*WHAT YOU SHOULD DO:*
Given the listing that follows, report all lines in which the string "brown" occurs.

*EXERCISE INPUT:*
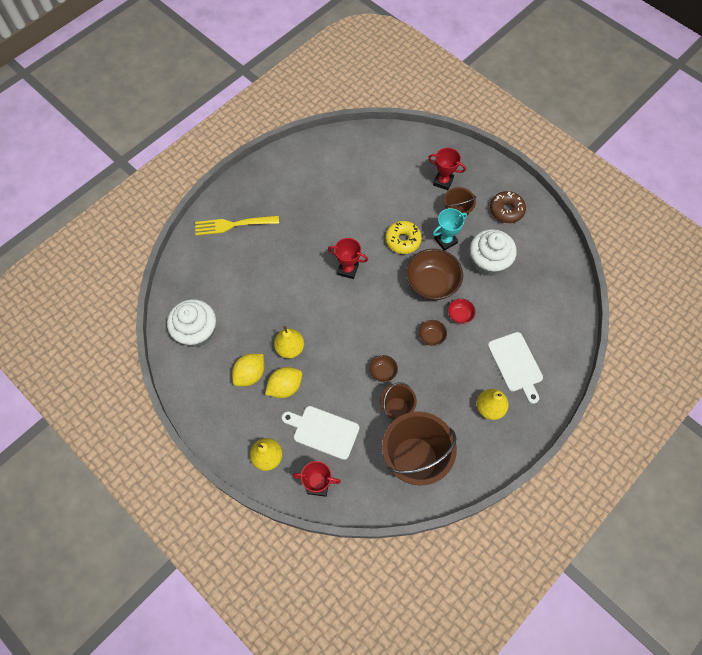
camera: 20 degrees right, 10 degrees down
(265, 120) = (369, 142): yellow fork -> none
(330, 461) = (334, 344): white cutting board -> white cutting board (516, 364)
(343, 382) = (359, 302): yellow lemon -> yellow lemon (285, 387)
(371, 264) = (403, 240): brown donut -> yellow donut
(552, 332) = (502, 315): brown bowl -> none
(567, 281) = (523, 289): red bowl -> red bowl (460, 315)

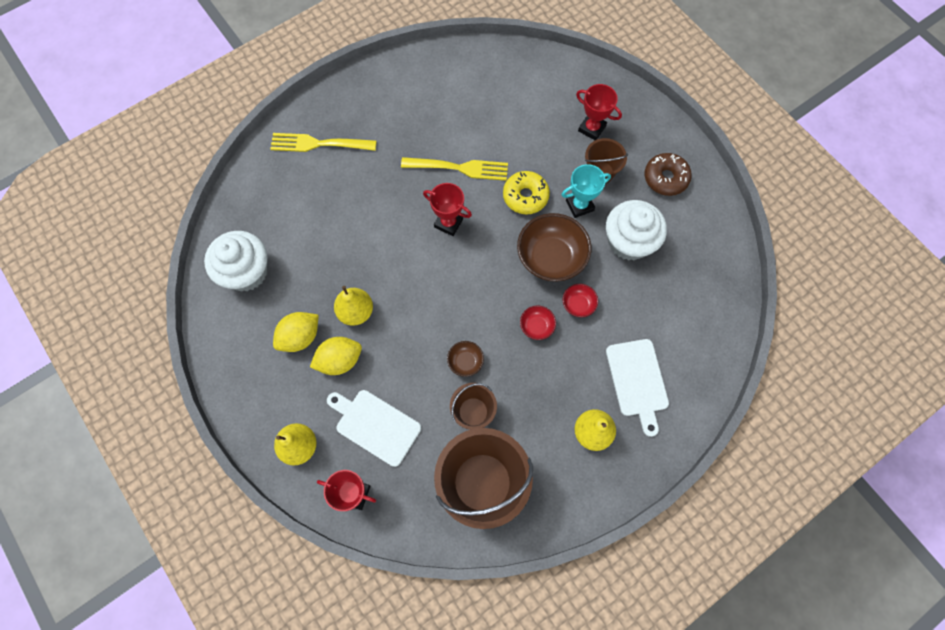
camera: 10 degrees right, 5 degrees up
(347, 227) = (458, 168): none -> yellow fork
(431, 336) = (536, 326): brown bowl -> red bowl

*OUTPUT OF THE EXERCISE:*
(371, 264) = (403, 240): brown donut -> yellow donut
(552, 332) = (502, 315): brown bowl -> none
(431, 336) = (536, 326): brown bowl -> red bowl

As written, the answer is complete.